§ **Data from a spatial question set**
··········

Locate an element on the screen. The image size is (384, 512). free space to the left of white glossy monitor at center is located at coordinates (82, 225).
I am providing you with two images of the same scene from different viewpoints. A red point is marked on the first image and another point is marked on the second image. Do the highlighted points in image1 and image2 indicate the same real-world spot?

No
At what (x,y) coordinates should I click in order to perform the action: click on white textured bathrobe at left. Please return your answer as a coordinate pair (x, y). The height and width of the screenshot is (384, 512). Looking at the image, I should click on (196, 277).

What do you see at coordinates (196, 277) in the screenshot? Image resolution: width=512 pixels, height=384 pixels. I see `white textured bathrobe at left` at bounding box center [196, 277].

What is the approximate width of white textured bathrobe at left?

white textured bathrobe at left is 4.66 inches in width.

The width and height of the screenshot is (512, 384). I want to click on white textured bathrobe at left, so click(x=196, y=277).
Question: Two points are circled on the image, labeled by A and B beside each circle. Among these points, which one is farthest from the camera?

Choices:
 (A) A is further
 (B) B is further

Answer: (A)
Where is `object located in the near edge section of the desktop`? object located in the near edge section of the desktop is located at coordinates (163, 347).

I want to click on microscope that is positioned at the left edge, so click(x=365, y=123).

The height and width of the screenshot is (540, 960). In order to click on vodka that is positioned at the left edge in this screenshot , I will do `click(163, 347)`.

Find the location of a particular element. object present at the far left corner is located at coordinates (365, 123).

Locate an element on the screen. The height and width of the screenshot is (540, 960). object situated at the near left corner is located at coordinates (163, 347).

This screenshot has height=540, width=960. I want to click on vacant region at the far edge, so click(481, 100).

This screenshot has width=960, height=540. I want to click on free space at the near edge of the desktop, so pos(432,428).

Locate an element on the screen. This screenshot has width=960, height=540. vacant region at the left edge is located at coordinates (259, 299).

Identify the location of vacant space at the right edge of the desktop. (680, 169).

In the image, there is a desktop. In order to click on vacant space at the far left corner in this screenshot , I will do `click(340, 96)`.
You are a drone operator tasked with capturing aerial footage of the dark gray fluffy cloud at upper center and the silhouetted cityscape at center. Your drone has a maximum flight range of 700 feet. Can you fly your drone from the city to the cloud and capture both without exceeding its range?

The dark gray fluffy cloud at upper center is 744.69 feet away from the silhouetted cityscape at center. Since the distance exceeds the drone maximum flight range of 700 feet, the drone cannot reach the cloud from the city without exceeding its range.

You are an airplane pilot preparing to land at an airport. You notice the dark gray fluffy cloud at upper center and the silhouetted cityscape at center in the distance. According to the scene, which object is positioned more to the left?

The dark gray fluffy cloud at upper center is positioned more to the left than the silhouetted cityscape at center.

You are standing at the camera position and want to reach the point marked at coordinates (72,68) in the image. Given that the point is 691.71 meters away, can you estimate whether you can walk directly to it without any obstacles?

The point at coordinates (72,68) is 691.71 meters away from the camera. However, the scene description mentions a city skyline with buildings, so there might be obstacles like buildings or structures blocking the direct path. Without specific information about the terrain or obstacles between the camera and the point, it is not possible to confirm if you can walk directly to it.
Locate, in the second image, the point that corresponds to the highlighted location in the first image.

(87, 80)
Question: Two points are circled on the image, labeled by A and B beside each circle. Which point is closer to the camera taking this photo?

··········

§ **Work to be completed**
Reproduce verbatim the lines of the data beginning with the line that contains "Answer: (A)" and continuing through the line that contains "I want to click on microscope", both included.

§ **Response**
Answer: (A)
Where is `object located in the near edge section of the desktop`? object located in the near edge section of the desktop is located at coordinates (163, 347).

I want to click on microscope that is positioned at the left edge, so click(x=365, y=123).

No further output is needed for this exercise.